▶ _ACTIVITY_
Would you please return the data below verbatim, without its pictures?

============================================================

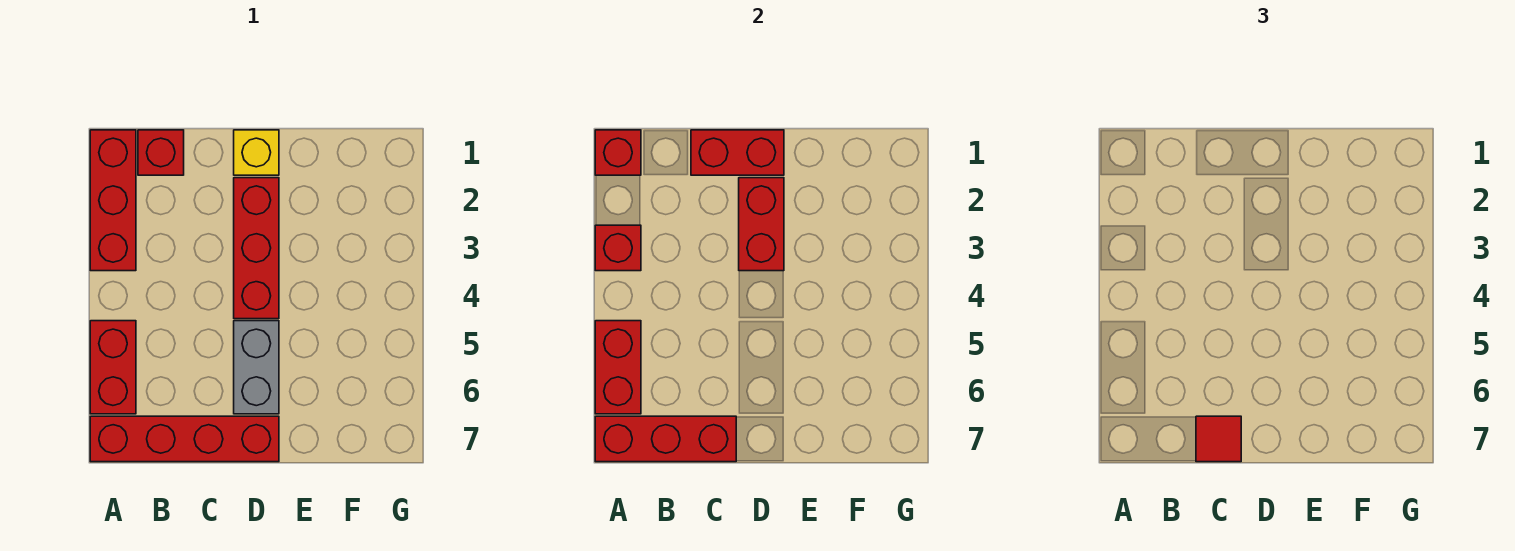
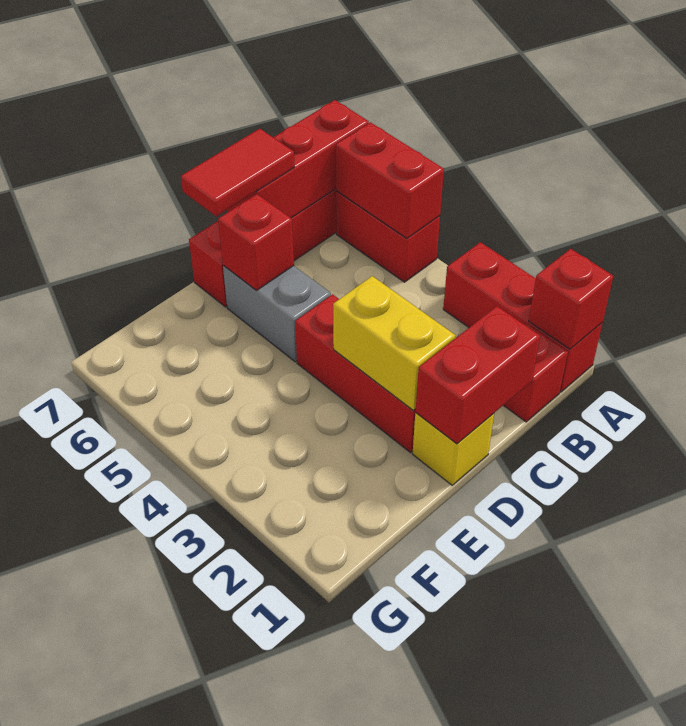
red brick A3 level 2 -> red brick D6 level 2
red tile C7 level 3 -> red tile C7:D7 level 3
red brick D2:D3 level 2 -> yellow brick D2:D3 level 2

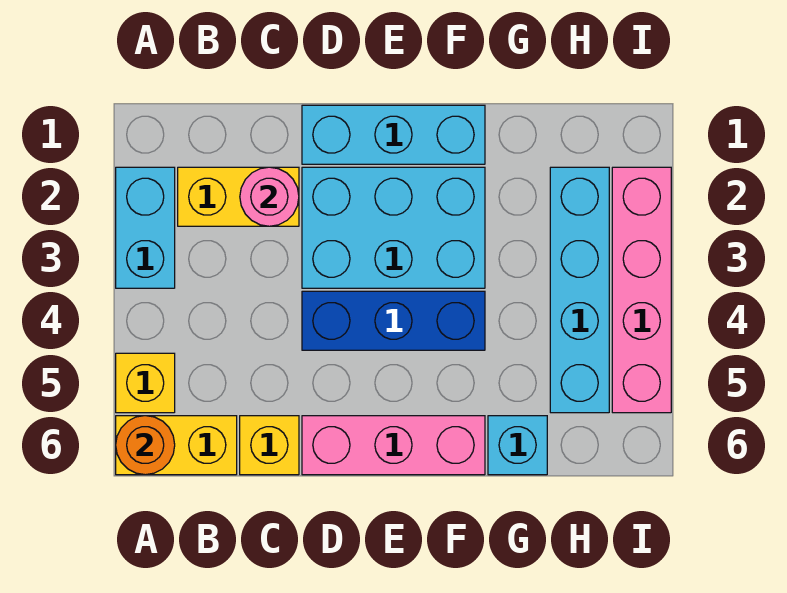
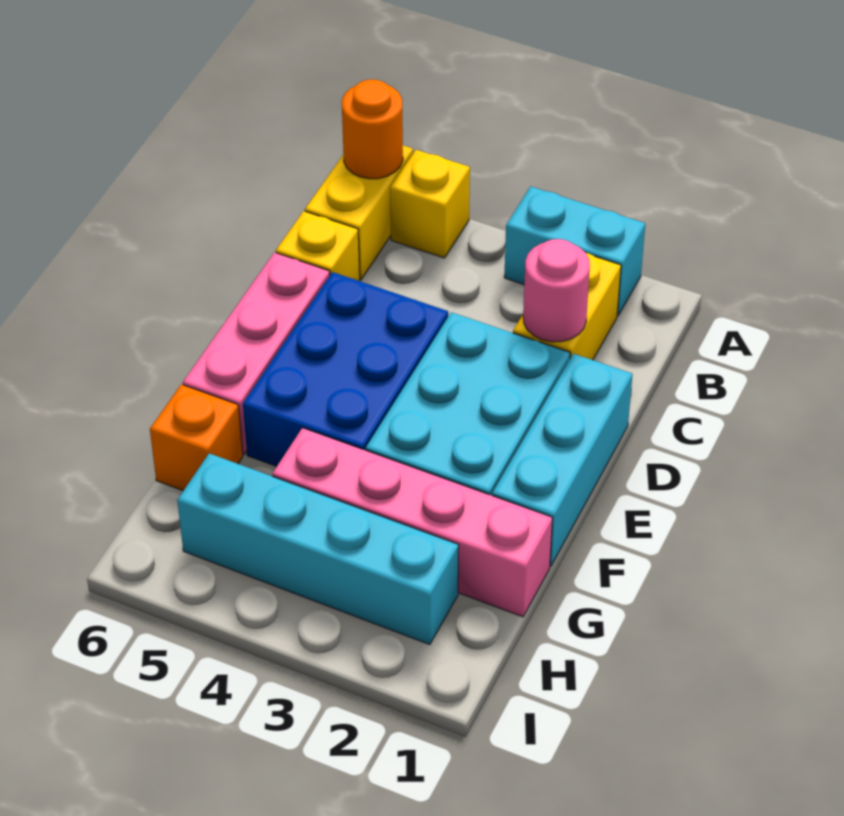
blue brick D4:F4 level 1 -> blue brick D4:F5 level 1
cyan brick G6 level 1 -> orange brick G6 level 1
pink brick I2:I5 level 1 -> pink brick G1:G4 level 1

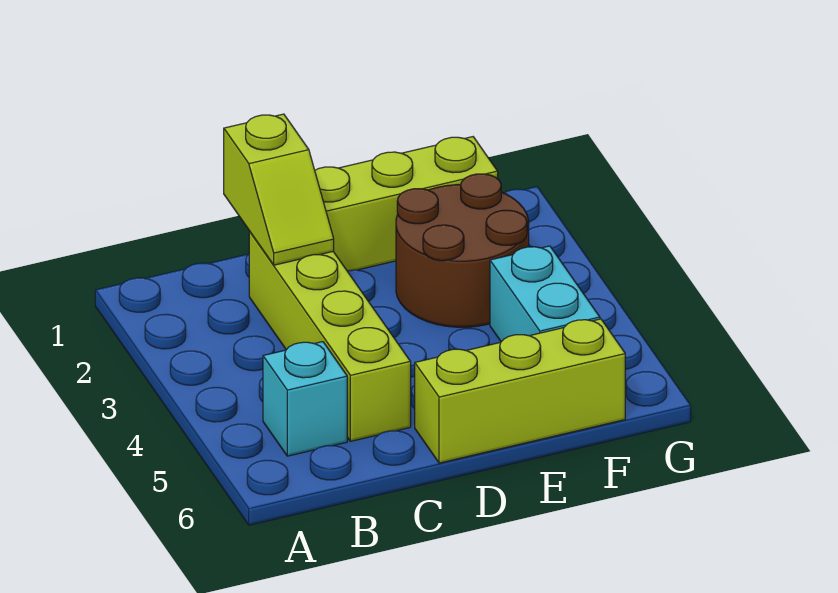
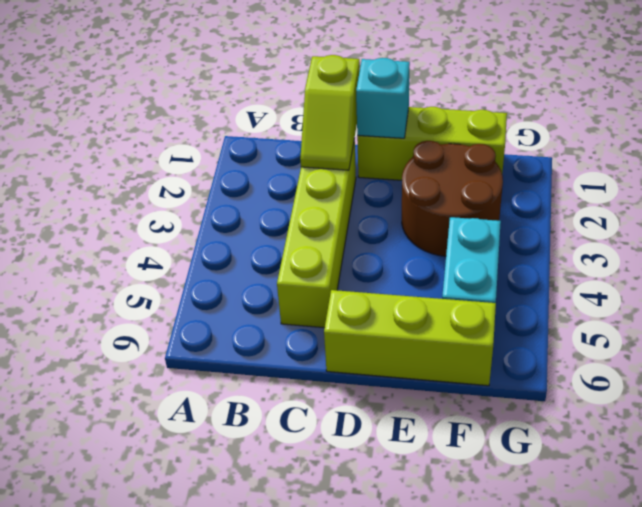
cyan brick B5 level 1 -> cyan brick D1 level 2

============================================================

▶ _ANSWER TO THIS TASK_
red brick A3 level 2 -> red brick D6 level 2
red tile C7 level 3 -> red tile C7:D7 level 3
red brick D2:D3 level 2 -> yellow brick D2:D3 level 2

blue brick D4:F4 level 1 -> blue brick D4:F5 level 1
cyan brick G6 level 1 -> orange brick G6 level 1
pink brick I2:I5 level 1 -> pink brick G1:G4 level 1

cyan brick B5 level 1 -> cyan brick D1 level 2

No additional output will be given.